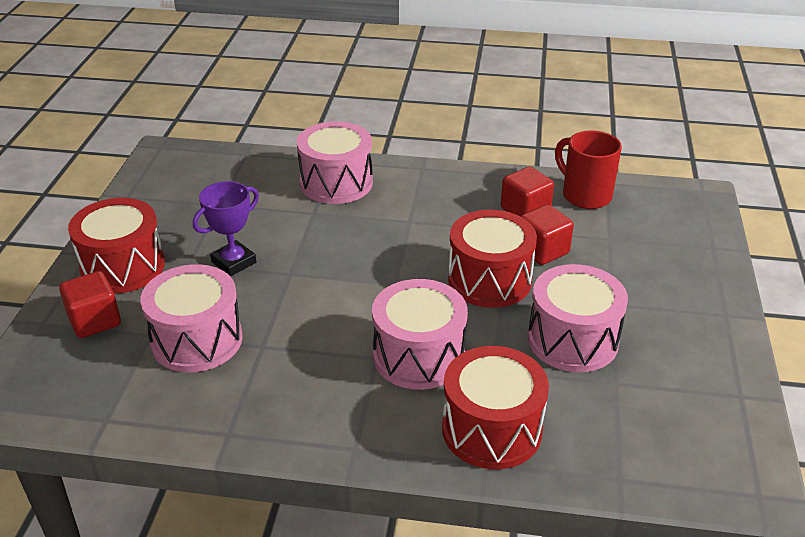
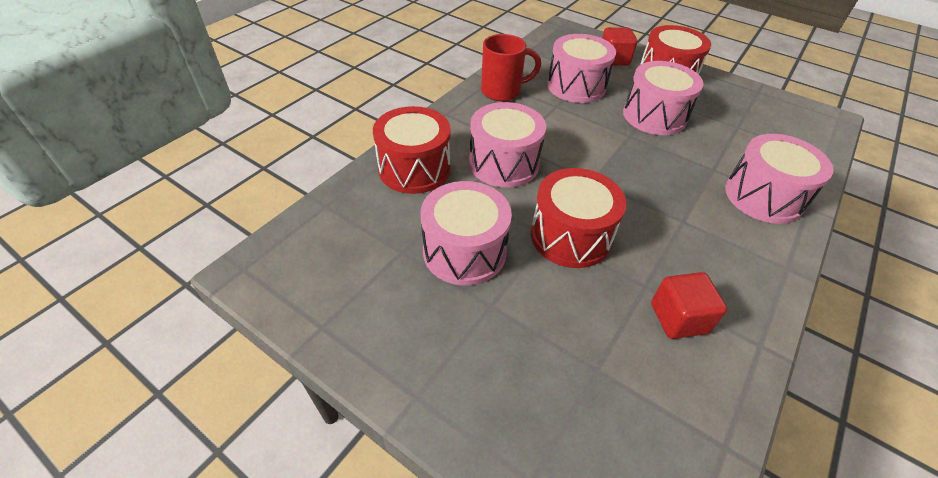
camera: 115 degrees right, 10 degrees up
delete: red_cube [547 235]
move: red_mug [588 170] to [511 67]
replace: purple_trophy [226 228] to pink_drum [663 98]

# # # # # # #

#### WHAT TO DO:
Extract every line from the one containing "delete: red_cube [547 235]" through the last line of the data, inclusive, exactly as written.

#### RESULT:
delete: red_cube [547 235]
move: red_mug [588 170] to [511 67]
replace: purple_trophy [226 228] to pink_drum [663 98]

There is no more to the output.